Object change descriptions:

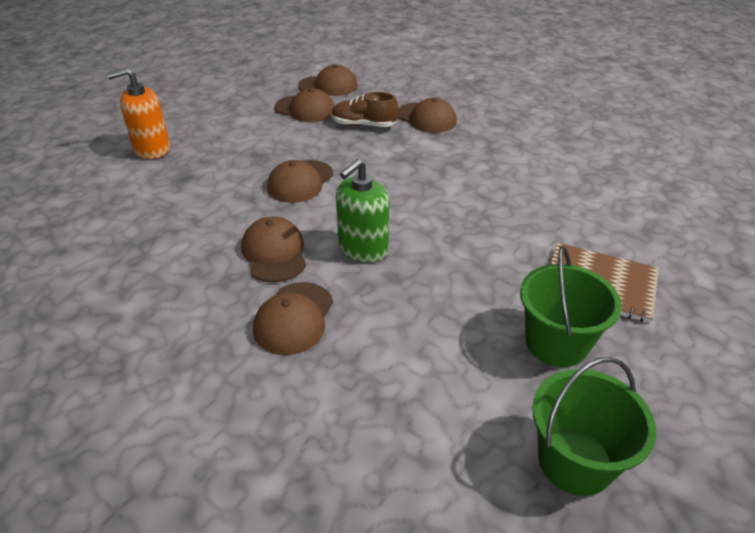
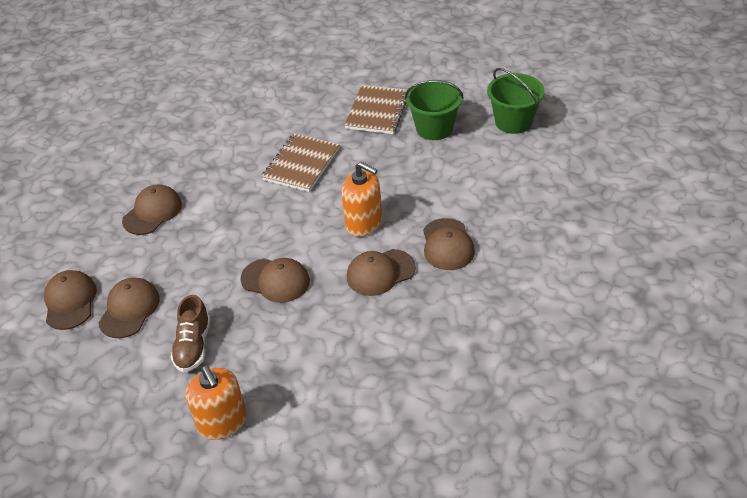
camera: 95 degrees left, 5 degrees up
(294, 318) = (447, 245): brown cap -> brown cap turned 75 degrees clockwise
(363, 248) = (364, 223): green soap dispenser -> orange soap dispenser
(364, 125) = (166, 255): brown shoe -> brown shoe (193, 345)
(485, 208) = (301, 164): none -> brown notebook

**REQUIRED WORK:** Among the records above, find the lines that contain "degrees" and copy every one.

**RESPONSE TO THIS EXERCISE:**
camera: 95 degrees left, 5 degrees up
(294, 318) = (447, 245): brown cap -> brown cap turned 75 degrees clockwise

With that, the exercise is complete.